Exercise brief:
Take the lines from the beginning of the material through the line containing "D4: schottky (A" and retype them exactly, leaving the pictures out.

-------- Recorded information

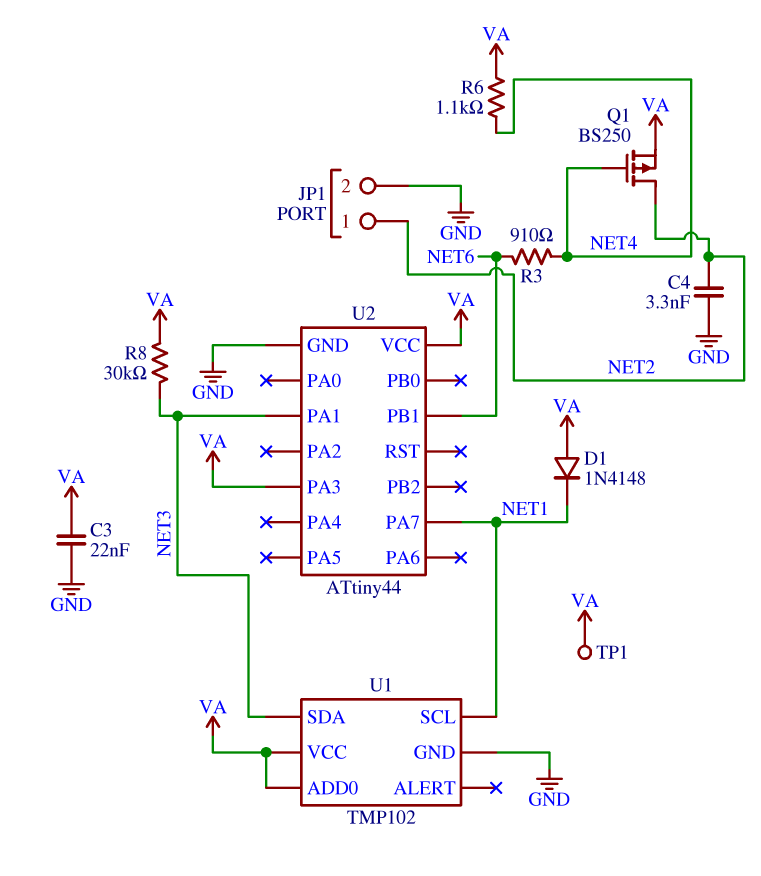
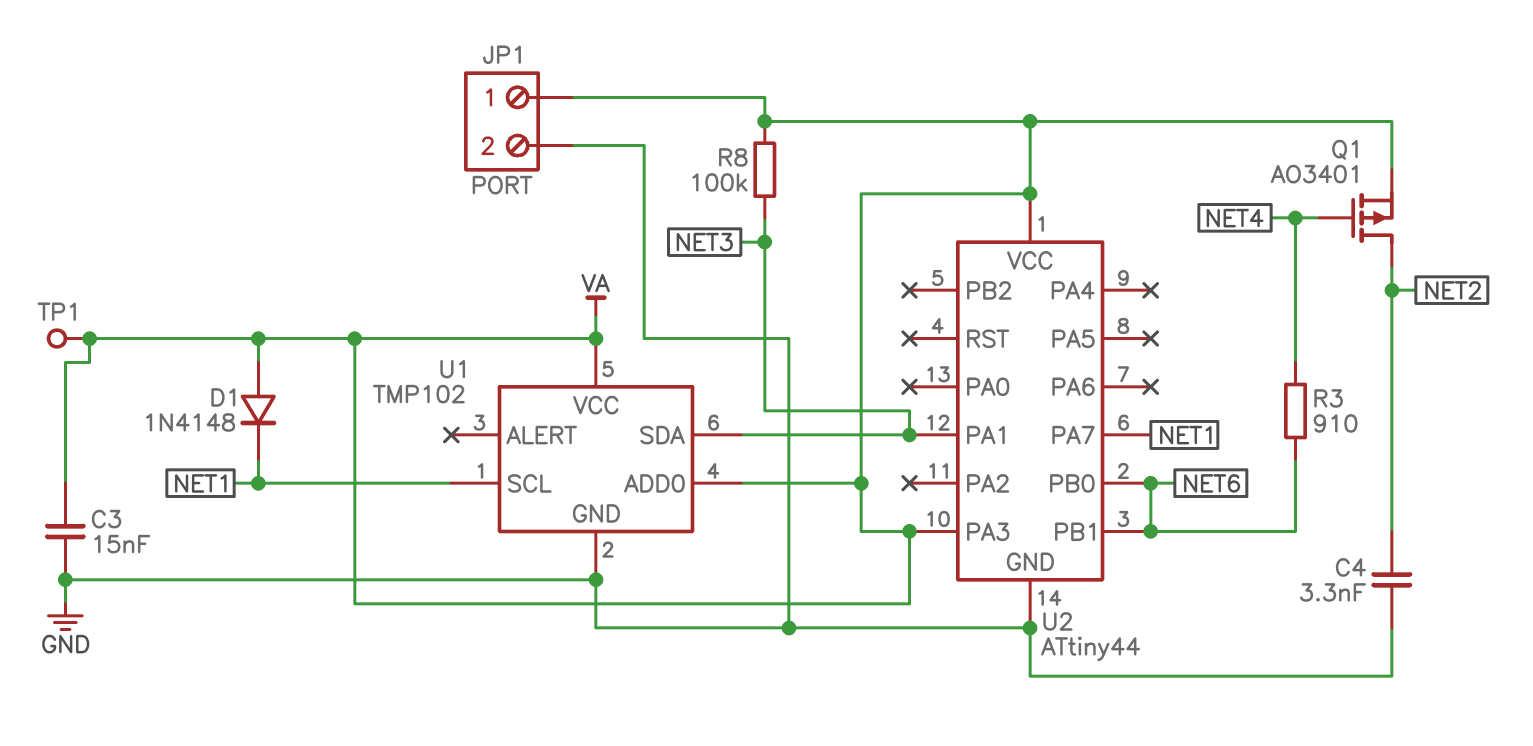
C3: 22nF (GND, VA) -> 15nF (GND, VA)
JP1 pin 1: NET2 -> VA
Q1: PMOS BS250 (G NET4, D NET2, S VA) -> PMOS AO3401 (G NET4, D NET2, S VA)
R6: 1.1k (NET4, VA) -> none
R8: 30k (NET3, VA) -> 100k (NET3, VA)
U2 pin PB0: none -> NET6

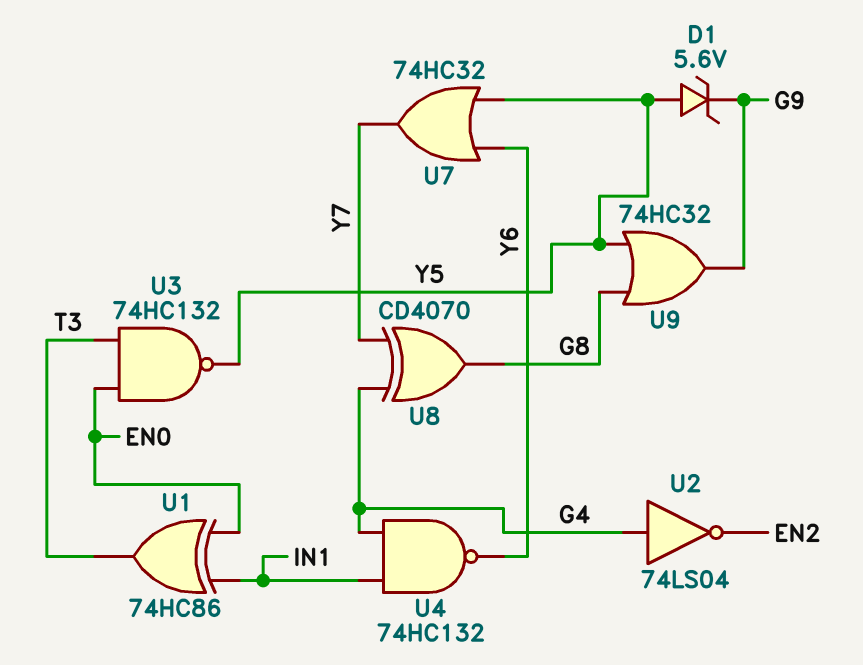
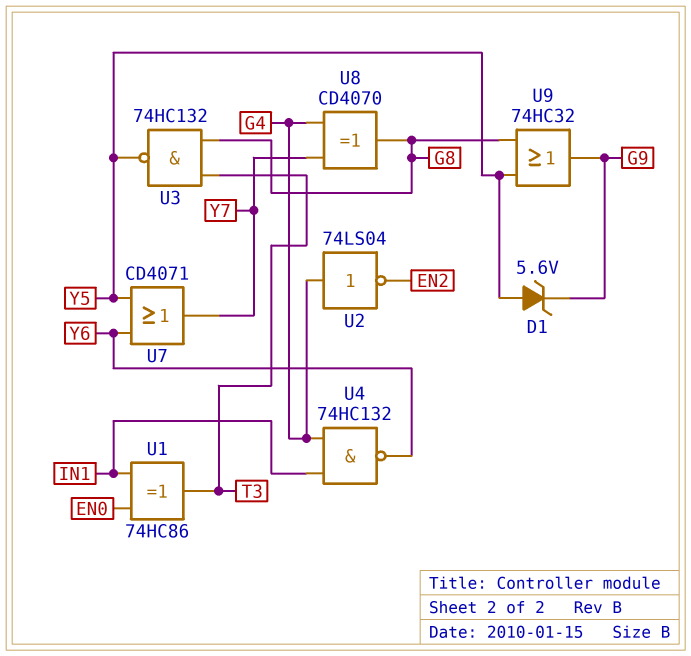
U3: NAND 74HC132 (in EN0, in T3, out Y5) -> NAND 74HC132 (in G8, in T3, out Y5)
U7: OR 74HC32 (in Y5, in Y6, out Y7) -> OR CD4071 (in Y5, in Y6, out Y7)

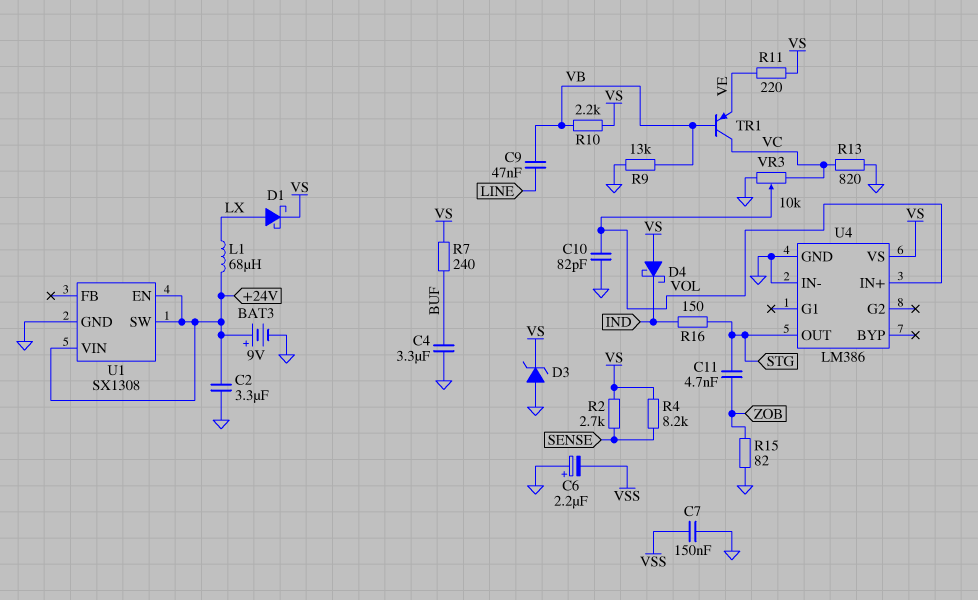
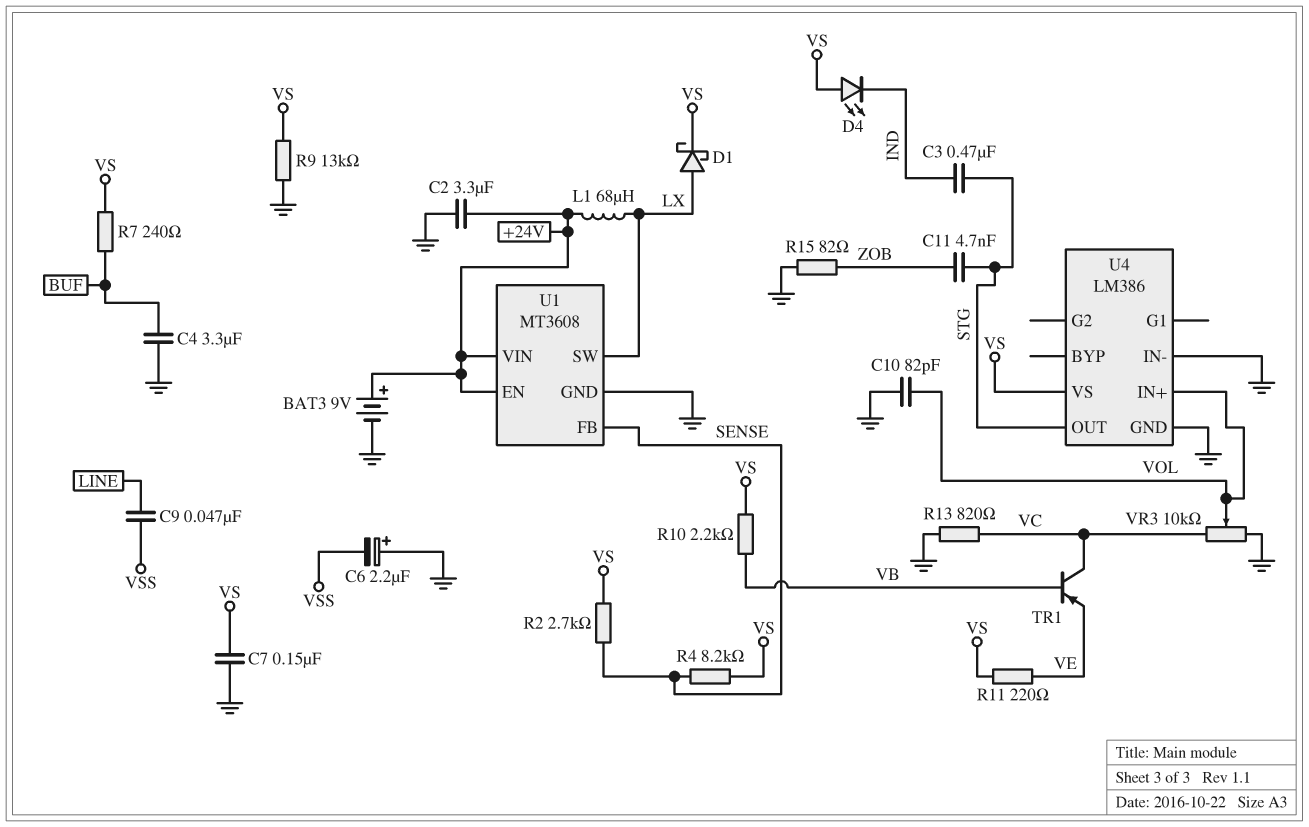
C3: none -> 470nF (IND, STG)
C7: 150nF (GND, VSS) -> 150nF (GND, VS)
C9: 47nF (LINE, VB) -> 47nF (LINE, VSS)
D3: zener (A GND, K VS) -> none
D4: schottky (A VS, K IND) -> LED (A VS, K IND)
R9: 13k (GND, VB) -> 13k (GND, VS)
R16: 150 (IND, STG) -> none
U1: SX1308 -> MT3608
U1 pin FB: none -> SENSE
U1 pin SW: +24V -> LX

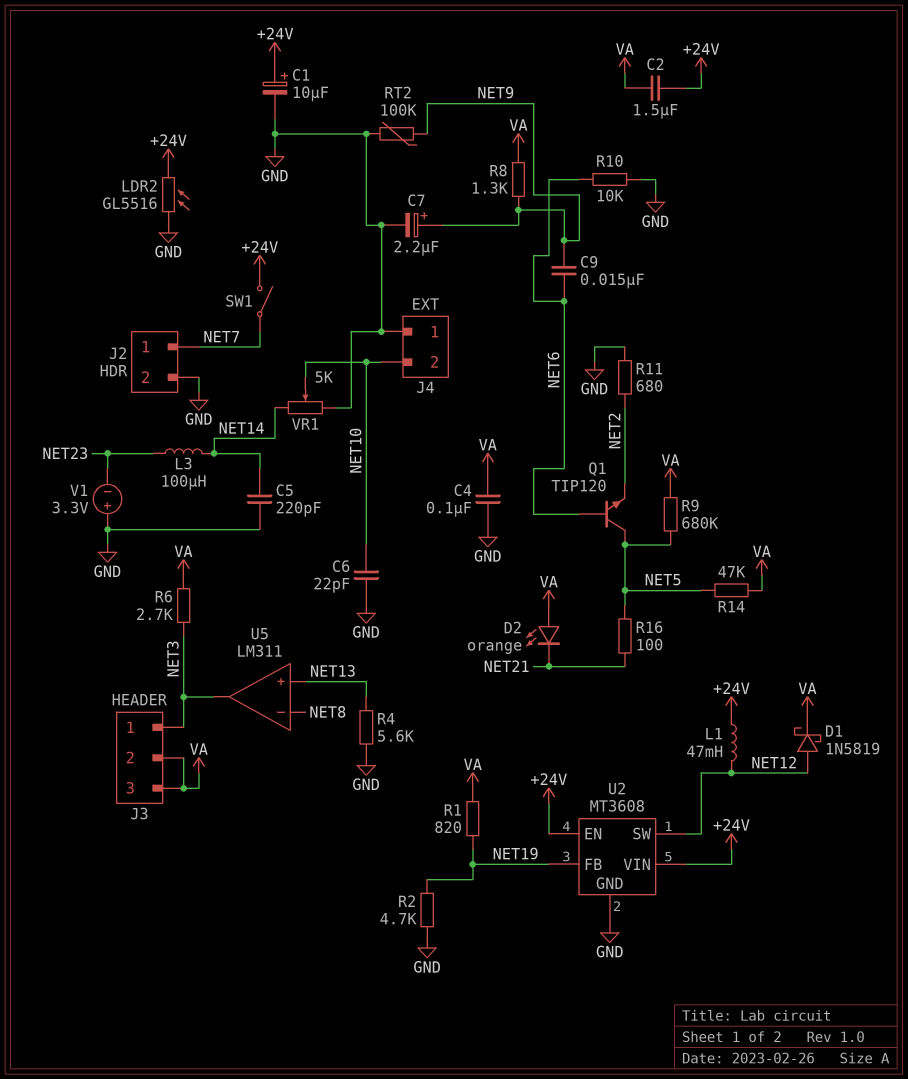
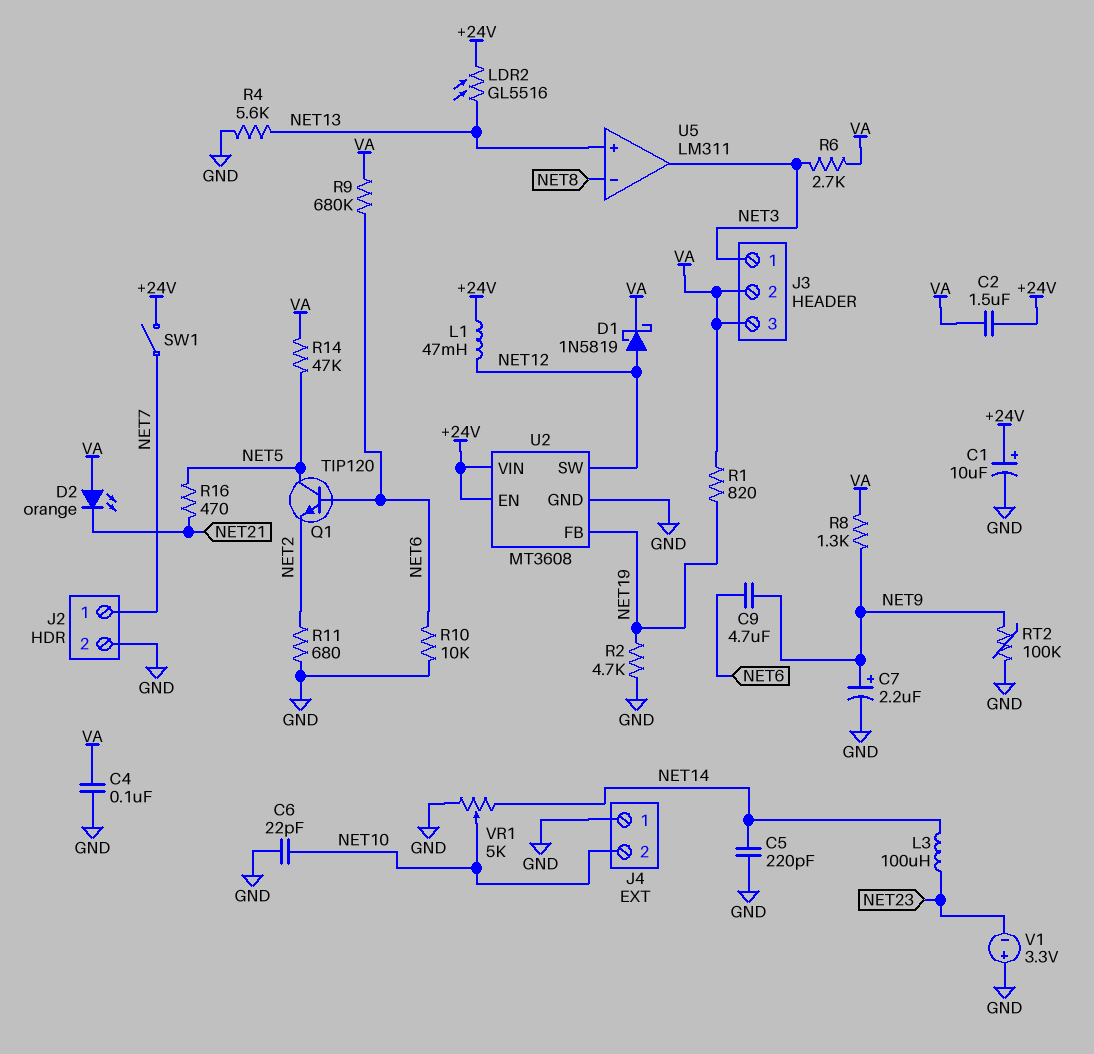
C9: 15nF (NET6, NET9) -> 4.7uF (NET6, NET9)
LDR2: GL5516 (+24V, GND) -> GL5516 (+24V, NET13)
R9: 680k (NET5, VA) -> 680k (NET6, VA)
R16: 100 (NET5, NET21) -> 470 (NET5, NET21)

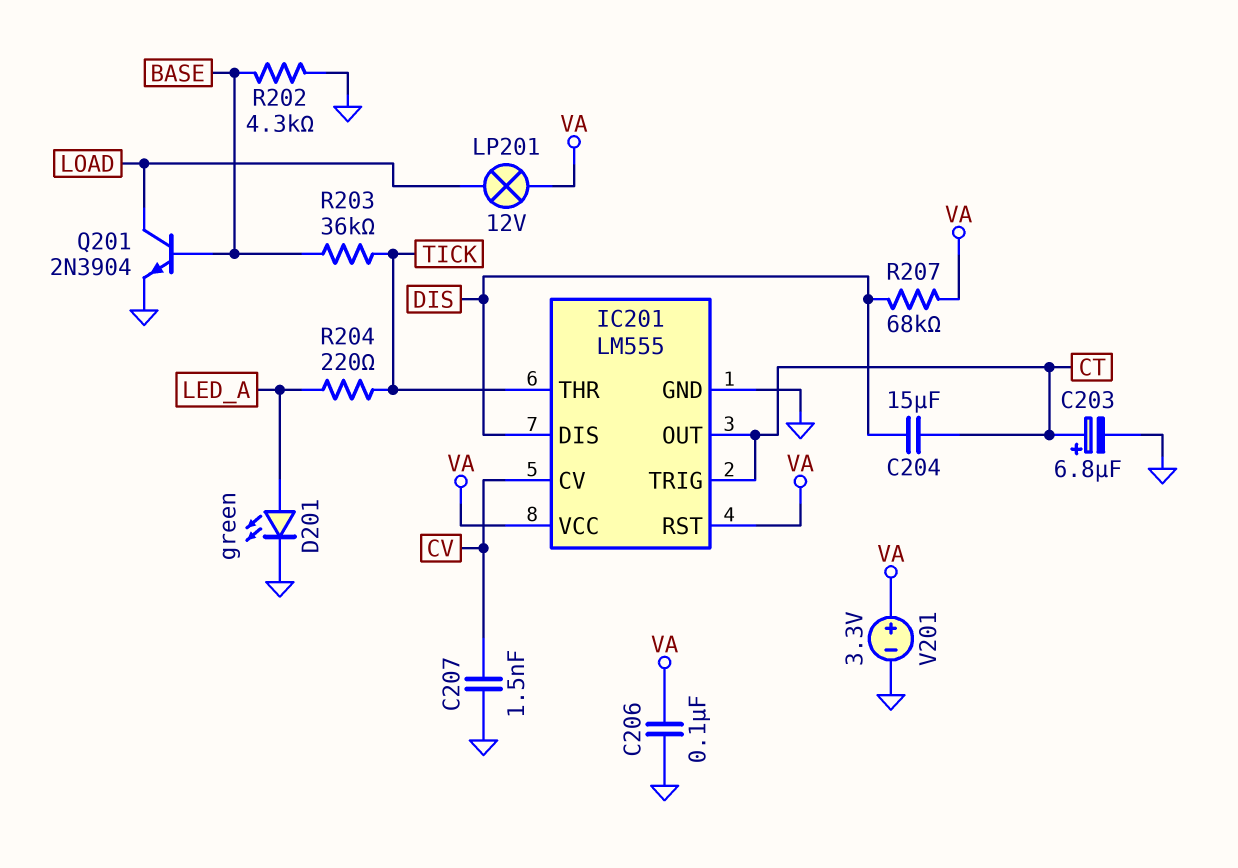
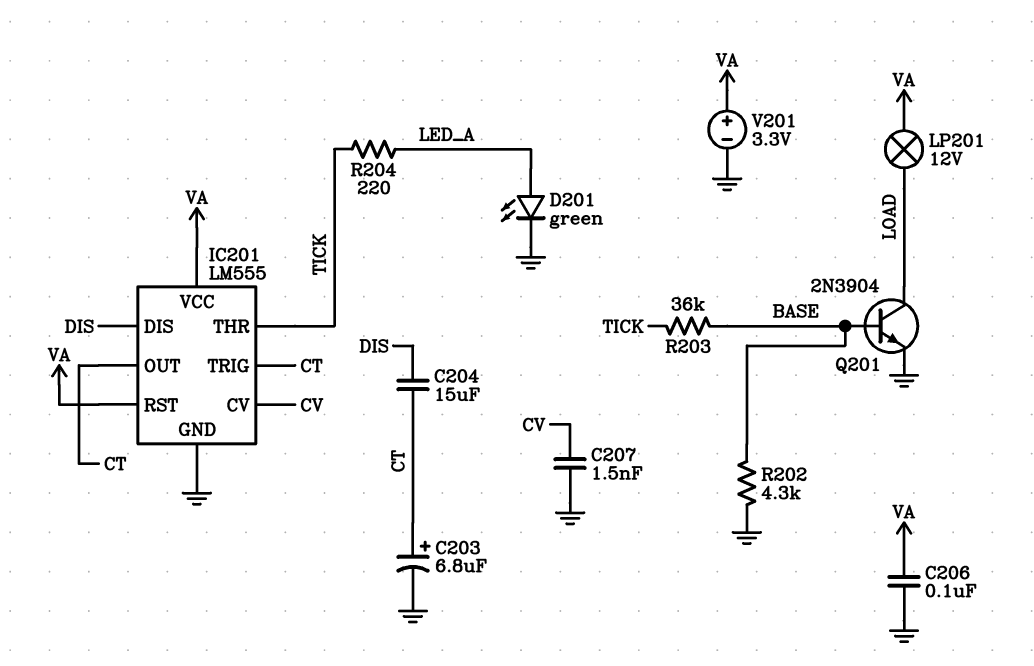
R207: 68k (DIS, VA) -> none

----------------

Exercise result:
C3: 22nF (GND, VA) -> 15nF (GND, VA)
JP1 pin 1: NET2 -> VA
Q1: PMOS BS250 (G NET4, D NET2, S VA) -> PMOS AO3401 (G NET4, D NET2, S VA)
R6: 1.1k (NET4, VA) -> none
R8: 30k (NET3, VA) -> 100k (NET3, VA)
U2 pin PB0: none -> NET6

U3: NAND 74HC132 (in EN0, in T3, out Y5) -> NAND 74HC132 (in G8, in T3, out Y5)
U7: OR 74HC32 (in Y5, in Y6, out Y7) -> OR CD4071 (in Y5, in Y6, out Y7)

C3: none -> 470nF (IND, STG)
C7: 150nF (GND, VSS) -> 150nF (GND, VS)
C9: 47nF (LINE, VB) -> 47nF (LINE, VSS)
D3: zener (A GND, K VS) -> none
D4: schottky (A VS, K IND) -> LED (A VS, K IND)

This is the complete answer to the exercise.